Task instructions » After locating the line that contains "black book [384,130,438,170]" in the data below, set down exactly that line and each one after it through the line that contains "black lamp [429,71,465,133]", and nothing more.
┄┄┄┄┄┄
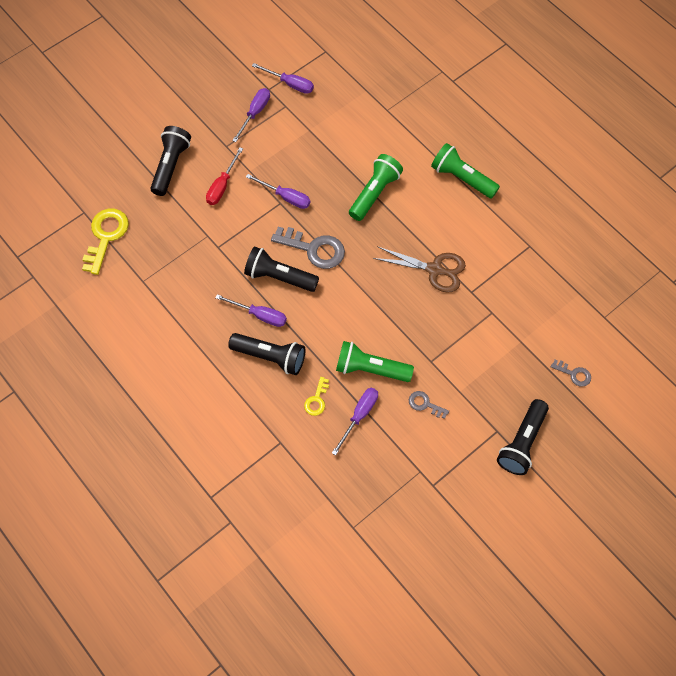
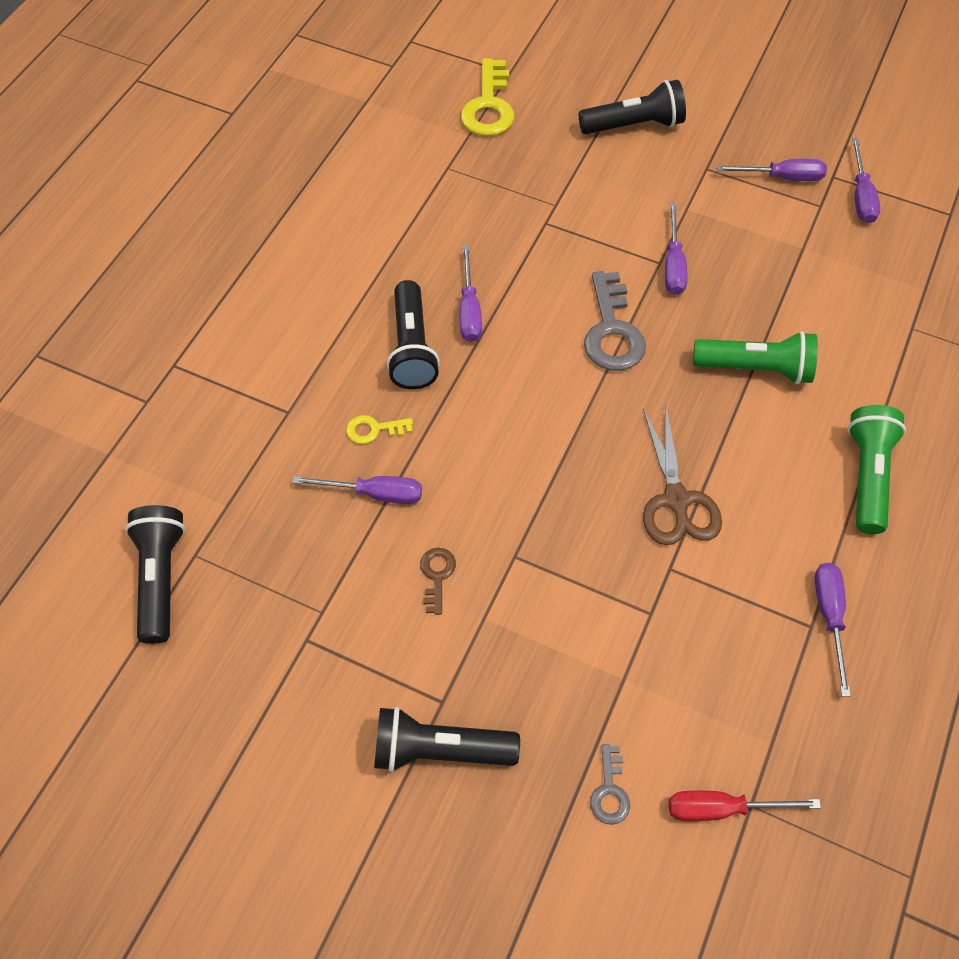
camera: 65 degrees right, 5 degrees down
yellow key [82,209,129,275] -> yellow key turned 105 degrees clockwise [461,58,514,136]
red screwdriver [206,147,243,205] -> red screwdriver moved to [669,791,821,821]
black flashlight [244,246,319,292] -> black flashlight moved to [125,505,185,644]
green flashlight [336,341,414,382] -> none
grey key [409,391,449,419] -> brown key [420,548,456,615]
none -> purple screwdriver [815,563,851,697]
┄┄┄┄┄┄
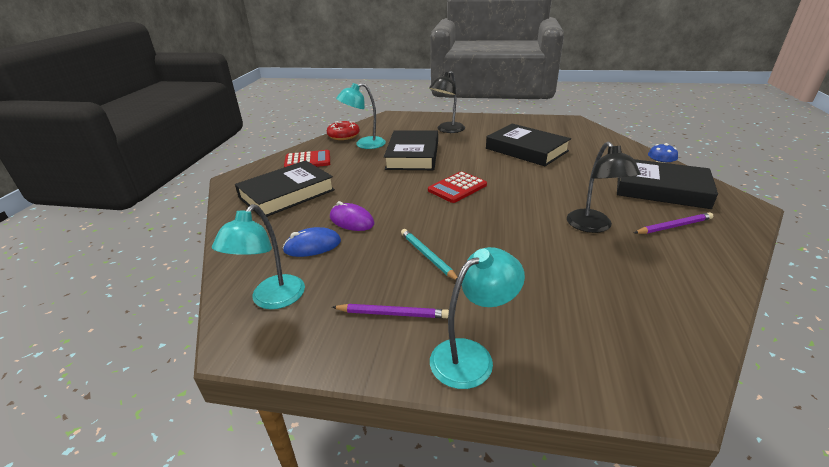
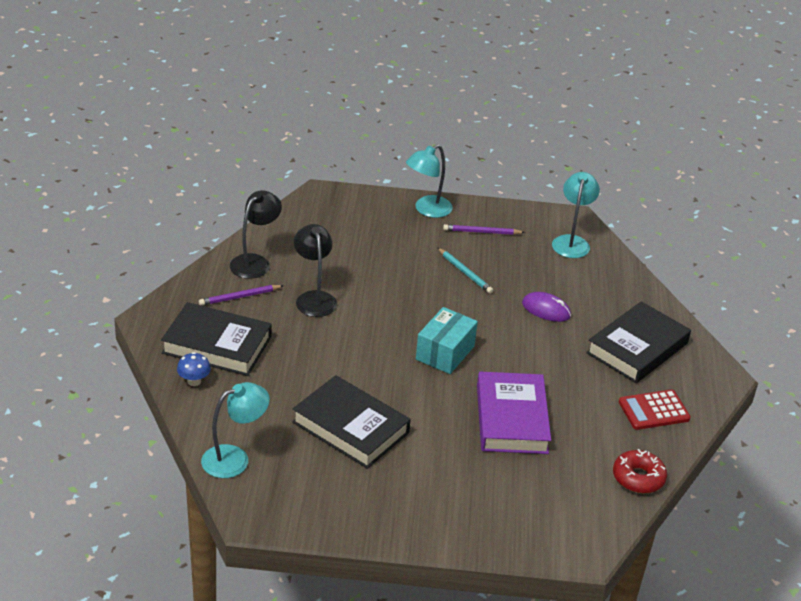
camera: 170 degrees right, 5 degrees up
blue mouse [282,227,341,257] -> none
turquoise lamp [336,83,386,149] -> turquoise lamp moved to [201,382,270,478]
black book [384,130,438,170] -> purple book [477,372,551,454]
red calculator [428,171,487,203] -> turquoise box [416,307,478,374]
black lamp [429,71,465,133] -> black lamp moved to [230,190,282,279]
┄┄┄┄┄┄
Task output »
black book [384,130,438,170] -> purple book [477,372,551,454]
red calculator [428,171,487,203] -> turquoise box [416,307,478,374]
black lamp [429,71,465,133] -> black lamp moved to [230,190,282,279]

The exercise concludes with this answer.